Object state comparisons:
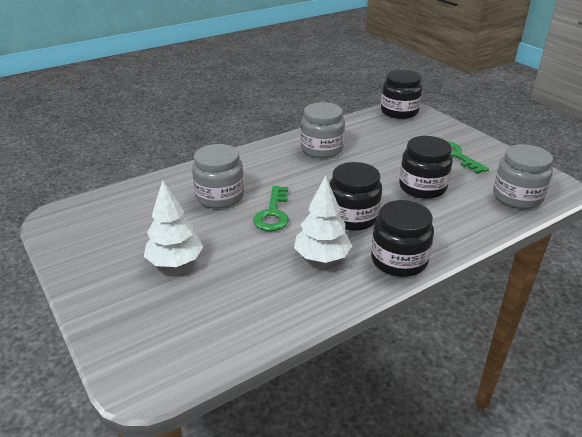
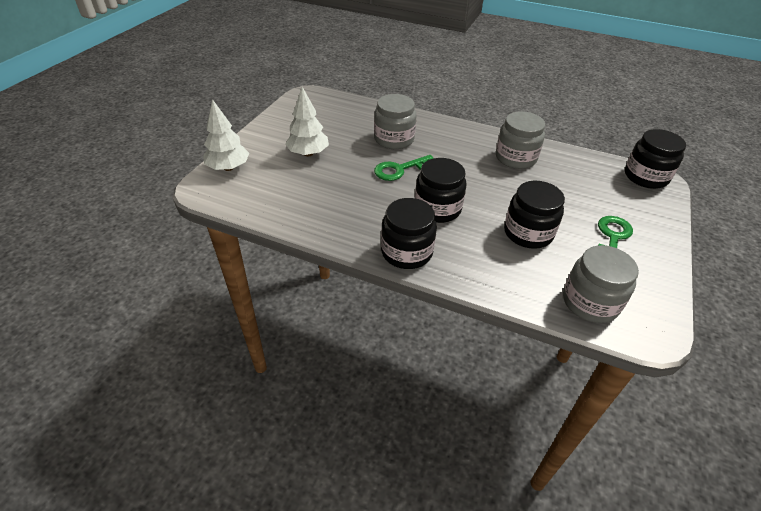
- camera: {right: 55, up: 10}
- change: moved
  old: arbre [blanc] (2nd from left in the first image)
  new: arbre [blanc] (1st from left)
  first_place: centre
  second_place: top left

*Task instructions:*
Exactly reproduce the lines from the one containing "new: arbre [blanc] (1st from left)" through the end of the records, and only those lines.

*Written response:*
  new: arbre [blanc] (1st from left)
  first_place: centre
  second_place: top left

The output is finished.